- SUPPLIED RECORDS -
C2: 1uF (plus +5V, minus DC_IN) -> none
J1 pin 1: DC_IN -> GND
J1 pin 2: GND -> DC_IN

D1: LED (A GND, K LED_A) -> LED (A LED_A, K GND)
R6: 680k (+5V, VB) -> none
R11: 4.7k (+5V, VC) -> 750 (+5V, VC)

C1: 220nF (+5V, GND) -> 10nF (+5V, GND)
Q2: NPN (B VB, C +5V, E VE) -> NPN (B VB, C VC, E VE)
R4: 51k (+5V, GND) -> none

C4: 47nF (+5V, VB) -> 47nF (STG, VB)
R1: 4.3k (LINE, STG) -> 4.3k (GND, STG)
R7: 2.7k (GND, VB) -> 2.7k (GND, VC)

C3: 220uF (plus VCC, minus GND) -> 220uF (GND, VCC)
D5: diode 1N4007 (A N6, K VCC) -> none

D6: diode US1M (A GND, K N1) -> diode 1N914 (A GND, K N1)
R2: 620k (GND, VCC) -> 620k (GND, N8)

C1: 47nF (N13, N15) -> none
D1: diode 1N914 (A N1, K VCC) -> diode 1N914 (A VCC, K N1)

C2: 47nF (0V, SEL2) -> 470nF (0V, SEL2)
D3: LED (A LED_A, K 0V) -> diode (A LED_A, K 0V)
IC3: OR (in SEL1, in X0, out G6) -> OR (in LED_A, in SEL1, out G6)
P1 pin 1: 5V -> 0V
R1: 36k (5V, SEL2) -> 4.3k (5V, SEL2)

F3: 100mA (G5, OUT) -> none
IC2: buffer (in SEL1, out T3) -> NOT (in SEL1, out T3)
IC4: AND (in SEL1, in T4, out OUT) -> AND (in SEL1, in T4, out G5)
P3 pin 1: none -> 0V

- ASSIGNMENT -
After locating the line with "R6: 680k (+5V, VB) -> none" in the material above, return it and each line after it exactly, ending at the line with "C4: 47nF (+5V, VB) -> 47nF (STG, VB)".

- SOLUTION TO THIS PROBLEM -
R6: 680k (+5V, VB) -> none
R11: 4.7k (+5V, VC) -> 750 (+5V, VC)

C1: 220nF (+5V, GND) -> 10nF (+5V, GND)
Q2: NPN (B VB, C +5V, E VE) -> NPN (B VB, C VC, E VE)
R4: 51k (+5V, GND) -> none

C4: 47nF (+5V, VB) -> 47nF (STG, VB)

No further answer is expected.